### What you are asked to do:
Copy, exactly and without additions, every line in the records below from the one holding "R5: 5.6k (N7, VCC) -> none" through the one holding "L1: none -> 3.3mH (XI, XO)", both ends included.

#### Supplied entries

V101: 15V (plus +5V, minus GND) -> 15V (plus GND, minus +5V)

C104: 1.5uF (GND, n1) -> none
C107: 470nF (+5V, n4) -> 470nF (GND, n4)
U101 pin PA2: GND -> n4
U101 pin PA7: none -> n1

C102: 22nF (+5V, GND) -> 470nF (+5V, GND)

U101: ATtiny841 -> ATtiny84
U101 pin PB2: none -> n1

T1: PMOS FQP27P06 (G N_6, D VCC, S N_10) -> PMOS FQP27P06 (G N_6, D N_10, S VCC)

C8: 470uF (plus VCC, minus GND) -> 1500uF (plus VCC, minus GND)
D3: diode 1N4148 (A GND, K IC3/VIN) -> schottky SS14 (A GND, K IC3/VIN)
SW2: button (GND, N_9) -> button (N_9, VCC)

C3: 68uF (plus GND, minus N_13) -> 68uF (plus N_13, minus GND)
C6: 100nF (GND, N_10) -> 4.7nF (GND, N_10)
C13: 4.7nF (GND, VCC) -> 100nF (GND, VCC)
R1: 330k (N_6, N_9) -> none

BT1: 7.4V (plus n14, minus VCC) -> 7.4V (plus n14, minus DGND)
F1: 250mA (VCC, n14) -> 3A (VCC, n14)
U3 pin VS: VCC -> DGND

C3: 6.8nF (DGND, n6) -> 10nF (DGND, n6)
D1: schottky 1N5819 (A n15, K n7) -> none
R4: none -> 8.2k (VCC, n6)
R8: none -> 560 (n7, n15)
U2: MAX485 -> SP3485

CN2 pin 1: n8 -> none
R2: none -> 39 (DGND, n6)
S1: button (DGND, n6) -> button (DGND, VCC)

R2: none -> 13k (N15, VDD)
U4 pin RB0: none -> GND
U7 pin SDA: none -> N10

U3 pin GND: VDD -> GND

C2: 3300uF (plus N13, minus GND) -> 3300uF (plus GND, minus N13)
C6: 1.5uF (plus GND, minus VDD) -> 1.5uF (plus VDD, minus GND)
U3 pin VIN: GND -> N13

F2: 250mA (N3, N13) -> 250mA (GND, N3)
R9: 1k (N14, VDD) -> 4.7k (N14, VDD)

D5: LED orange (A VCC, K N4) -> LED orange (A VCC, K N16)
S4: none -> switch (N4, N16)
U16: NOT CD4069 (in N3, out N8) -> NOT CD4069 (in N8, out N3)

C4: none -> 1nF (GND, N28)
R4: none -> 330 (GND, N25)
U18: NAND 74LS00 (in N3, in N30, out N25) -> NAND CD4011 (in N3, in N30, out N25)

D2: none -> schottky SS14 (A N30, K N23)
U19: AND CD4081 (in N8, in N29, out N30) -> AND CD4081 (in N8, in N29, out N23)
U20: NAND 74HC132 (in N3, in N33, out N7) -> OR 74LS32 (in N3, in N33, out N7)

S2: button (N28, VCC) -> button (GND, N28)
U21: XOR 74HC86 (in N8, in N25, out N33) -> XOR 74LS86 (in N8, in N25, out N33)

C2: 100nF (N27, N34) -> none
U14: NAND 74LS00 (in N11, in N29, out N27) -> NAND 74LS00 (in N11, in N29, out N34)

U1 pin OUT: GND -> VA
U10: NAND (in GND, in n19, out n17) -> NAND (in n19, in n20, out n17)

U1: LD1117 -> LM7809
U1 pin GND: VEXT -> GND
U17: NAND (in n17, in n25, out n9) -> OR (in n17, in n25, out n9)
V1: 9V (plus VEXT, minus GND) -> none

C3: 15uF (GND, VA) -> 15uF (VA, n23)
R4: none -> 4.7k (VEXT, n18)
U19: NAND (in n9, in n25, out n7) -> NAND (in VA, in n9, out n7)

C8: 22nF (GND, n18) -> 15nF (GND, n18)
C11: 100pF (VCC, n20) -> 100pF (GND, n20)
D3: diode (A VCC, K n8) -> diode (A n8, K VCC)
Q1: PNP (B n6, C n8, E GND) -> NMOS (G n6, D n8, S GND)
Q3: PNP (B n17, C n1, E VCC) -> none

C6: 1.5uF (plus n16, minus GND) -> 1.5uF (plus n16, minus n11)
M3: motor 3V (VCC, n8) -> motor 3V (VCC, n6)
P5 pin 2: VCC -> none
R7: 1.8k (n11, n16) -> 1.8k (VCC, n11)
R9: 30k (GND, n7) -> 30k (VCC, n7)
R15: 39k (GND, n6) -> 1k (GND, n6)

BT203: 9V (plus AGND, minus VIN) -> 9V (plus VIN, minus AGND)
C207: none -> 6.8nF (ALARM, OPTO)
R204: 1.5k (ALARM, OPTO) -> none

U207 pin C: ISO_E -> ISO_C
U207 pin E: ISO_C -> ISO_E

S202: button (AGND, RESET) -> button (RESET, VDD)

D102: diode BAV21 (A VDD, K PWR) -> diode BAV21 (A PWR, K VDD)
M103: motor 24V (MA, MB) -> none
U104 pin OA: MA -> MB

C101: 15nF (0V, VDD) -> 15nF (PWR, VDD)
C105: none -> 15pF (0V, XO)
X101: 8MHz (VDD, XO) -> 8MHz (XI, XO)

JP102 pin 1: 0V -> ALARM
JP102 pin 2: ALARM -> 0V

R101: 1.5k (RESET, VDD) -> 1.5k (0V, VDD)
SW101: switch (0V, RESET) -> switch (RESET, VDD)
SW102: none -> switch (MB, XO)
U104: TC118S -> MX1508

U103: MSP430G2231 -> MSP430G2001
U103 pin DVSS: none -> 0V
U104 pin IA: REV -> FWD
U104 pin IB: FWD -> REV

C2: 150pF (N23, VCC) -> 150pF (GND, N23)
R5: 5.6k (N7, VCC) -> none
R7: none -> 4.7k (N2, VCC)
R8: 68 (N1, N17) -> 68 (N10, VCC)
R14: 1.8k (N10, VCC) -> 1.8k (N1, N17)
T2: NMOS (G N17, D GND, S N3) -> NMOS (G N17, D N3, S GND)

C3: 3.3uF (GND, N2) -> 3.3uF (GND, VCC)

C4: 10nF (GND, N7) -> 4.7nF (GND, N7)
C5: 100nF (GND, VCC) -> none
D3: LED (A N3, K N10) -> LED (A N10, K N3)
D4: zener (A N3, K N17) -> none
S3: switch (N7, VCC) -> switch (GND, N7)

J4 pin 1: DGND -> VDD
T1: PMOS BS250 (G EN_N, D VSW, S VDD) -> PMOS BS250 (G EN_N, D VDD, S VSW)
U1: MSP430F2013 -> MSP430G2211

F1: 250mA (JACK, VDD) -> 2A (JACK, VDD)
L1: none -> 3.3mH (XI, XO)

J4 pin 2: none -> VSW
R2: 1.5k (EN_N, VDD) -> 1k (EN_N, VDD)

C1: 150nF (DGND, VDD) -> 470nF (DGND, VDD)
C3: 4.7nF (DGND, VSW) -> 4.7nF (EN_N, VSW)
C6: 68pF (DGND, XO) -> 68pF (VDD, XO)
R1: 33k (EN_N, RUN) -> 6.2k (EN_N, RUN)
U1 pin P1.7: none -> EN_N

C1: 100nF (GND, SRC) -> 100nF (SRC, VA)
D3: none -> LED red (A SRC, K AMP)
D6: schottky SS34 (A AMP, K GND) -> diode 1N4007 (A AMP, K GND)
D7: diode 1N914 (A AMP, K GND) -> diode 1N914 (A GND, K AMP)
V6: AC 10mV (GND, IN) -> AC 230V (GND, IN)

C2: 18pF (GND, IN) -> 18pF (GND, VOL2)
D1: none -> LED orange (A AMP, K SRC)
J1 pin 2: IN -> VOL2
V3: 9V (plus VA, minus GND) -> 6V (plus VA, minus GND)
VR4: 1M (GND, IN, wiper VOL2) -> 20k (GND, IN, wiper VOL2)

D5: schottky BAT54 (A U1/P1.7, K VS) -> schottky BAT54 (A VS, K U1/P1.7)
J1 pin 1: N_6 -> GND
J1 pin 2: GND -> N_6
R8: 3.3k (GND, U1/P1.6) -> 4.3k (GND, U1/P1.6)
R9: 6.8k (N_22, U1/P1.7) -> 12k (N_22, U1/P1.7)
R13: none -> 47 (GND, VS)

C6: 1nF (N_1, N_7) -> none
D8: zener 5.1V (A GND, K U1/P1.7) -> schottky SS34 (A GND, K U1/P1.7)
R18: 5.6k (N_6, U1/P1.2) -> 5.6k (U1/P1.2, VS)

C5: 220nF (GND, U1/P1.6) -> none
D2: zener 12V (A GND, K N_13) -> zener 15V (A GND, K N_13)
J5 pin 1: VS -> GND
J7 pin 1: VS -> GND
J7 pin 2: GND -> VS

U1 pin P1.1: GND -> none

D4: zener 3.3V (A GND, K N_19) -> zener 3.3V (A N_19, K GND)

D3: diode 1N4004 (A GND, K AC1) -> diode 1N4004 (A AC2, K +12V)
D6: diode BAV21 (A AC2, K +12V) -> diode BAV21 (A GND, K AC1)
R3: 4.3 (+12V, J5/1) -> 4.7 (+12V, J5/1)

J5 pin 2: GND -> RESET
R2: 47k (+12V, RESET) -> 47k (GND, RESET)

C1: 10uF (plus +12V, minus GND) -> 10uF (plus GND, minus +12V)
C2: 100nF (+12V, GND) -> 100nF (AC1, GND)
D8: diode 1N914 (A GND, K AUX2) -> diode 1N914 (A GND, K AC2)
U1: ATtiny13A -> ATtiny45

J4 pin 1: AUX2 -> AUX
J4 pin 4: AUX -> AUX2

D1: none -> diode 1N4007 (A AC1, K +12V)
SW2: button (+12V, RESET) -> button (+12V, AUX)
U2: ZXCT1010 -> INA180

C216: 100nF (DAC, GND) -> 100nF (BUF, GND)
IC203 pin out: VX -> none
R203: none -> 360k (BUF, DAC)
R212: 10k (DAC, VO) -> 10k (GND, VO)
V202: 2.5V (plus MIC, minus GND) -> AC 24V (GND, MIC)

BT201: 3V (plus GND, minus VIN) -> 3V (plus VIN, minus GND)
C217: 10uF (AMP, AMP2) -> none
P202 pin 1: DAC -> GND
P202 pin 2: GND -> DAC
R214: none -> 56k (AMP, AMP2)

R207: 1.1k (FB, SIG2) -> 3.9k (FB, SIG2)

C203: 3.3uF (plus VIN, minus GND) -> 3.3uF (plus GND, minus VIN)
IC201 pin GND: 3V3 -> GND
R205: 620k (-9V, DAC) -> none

########

### Answer space:
R5: 5.6k (N7, VCC) -> none
R7: none -> 4.7k (N2, VCC)
R8: 68 (N1, N17) -> 68 (N10, VCC)
R14: 1.8k (N10, VCC) -> 1.8k (N1, N17)
T2: NMOS (G N17, D GND, S N3) -> NMOS (G N17, D N3, S GND)

C3: 3.3uF (GND, N2) -> 3.3uF (GND, VCC)

C4: 10nF (GND, N7) -> 4.7nF (GND, N7)
C5: 100nF (GND, VCC) -> none
D3: LED (A N3, K N10) -> LED (A N10, K N3)
D4: zener (A N3, K N17) -> none
S3: switch (N7, VCC) -> switch (GND, N7)

J4 pin 1: DGND -> VDD
T1: PMOS BS250 (G EN_N, D VSW, S VDD) -> PMOS BS250 (G EN_N, D VDD, S VSW)
U1: MSP430F2013 -> MSP430G2211

F1: 250mA (JACK, VDD) -> 2A (JACK, VDD)
L1: none -> 3.3mH (XI, XO)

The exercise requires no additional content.